**PROMPT**
Write out every entry in full. Leave nothing out.

**RECORDS TO PROCESS**
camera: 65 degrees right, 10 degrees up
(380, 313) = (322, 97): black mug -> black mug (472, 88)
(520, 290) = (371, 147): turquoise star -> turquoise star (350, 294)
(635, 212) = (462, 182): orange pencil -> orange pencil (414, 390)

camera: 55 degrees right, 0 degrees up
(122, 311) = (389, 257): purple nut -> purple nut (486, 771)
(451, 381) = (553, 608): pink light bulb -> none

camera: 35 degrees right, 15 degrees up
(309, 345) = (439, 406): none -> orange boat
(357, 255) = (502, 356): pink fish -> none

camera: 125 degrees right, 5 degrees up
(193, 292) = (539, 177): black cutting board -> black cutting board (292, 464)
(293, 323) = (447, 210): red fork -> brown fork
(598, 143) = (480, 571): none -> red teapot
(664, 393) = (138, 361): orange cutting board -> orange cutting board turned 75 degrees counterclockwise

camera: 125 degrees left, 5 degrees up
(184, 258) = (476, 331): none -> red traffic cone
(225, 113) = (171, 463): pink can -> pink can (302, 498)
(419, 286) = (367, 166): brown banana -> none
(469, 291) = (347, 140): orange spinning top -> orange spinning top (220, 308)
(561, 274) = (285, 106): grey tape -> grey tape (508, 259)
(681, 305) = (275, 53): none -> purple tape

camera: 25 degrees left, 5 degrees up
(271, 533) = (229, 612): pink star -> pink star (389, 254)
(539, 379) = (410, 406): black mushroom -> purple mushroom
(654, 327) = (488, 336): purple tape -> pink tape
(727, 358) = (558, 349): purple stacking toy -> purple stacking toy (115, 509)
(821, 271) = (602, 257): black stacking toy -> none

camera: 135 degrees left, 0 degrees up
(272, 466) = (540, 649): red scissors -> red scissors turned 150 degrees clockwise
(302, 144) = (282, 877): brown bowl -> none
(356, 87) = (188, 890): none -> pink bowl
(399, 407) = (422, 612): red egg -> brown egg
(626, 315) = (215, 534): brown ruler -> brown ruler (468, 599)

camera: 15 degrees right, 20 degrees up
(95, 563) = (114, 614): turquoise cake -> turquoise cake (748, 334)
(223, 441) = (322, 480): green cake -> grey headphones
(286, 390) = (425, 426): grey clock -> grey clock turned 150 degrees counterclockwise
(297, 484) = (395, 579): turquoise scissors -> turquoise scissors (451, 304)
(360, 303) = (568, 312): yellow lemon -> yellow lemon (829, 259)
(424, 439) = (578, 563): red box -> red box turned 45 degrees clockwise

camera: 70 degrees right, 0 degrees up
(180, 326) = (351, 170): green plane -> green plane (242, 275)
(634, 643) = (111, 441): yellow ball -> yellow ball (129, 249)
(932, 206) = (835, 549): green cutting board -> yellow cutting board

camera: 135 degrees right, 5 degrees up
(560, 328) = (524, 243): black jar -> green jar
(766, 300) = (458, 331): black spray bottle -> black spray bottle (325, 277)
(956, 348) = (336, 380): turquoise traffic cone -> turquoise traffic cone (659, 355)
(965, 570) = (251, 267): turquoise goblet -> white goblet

**OUTPUT BELOW**
camera: 65 degrees right, 10 degrees up
(380, 313) = (322, 97): black mug -> black mug (472, 88)
(520, 290) = (371, 147): turquoise star -> turquoise star (350, 294)
(635, 212) = (462, 182): orange pencil -> orange pencil (414, 390)

camera: 55 degrees right, 0 degrees up
(122, 311) = (389, 257): purple nut -> purple nut (486, 771)
(451, 381) = (553, 608): pink light bulb -> none

camera: 35 degrees right, 15 degrees up
(309, 345) = (439, 406): none -> orange boat
(357, 255) = (502, 356): pink fish -> none

camera: 125 degrees right, 5 degrees up
(193, 292) = (539, 177): black cutting board -> black cutting board (292, 464)
(293, 323) = (447, 210): red fork -> brown fork
(598, 143) = (480, 571): none -> red teapot
(664, 393) = (138, 361): orange cutting board -> orange cutting board turned 75 degrees counterclockwise

camera: 125 degrees left, 5 degrees up
(184, 258) = (476, 331): none -> red traffic cone
(225, 113) = (171, 463): pink can -> pink can (302, 498)
(419, 286) = (367, 166): brown banana -> none
(469, 291) = (347, 140): orange spinning top -> orange spinning top (220, 308)
(561, 274) = (285, 106): grey tape -> grey tape (508, 259)
(681, 305) = (275, 53): none -> purple tape

camera: 25 degrees left, 5 degrees up
(271, 533) = (229, 612): pink star -> pink star (389, 254)
(539, 379) = (410, 406): black mushroom -> purple mushroom
(654, 327) = (488, 336): purple tape -> pink tape
(727, 358) = (558, 349): purple stacking toy -> purple stacking toy (115, 509)
(821, 271) = (602, 257): black stacking toy -> none

camera: 135 degrees left, 0 degrees up
(272, 466) = (540, 649): red scissors -> red scissors turned 150 degrees clockwise
(302, 144) = (282, 877): brown bowl -> none
(356, 87) = (188, 890): none -> pink bowl
(399, 407) = (422, 612): red egg -> brown egg
(626, 315) = (215, 534): brown ruler -> brown ruler (468, 599)

camera: 15 degrees right, 20 degrees up
(95, 563) = (114, 614): turquoise cake -> turquoise cake (748, 334)
(223, 441) = (322, 480): green cake -> grey headphones
(286, 390) = (425, 426): grey clock -> grey clock turned 150 degrees counterclockwise
(297, 484) = (395, 579): turquoise scissors -> turquoise scissors (451, 304)
(360, 303) = (568, 312): yellow lemon -> yellow lemon (829, 259)
(424, 439) = (578, 563): red box -> red box turned 45 degrees clockwise

camera: 70 degrees right, 0 degrees up
(180, 326) = (351, 170): green plane -> green plane (242, 275)
(634, 643) = (111, 441): yellow ball -> yellow ball (129, 249)
(932, 206) = (835, 549): green cutting board -> yellow cutting board

camera: 135 degrees right, 5 degrees up
(560, 328) = (524, 243): black jar -> green jar
(766, 300) = (458, 331): black spray bottle -> black spray bottle (325, 277)
(956, 348) = (336, 380): turquoise traffic cone -> turquoise traffic cone (659, 355)
(965, 570) = (251, 267): turquoise goblet -> white goblet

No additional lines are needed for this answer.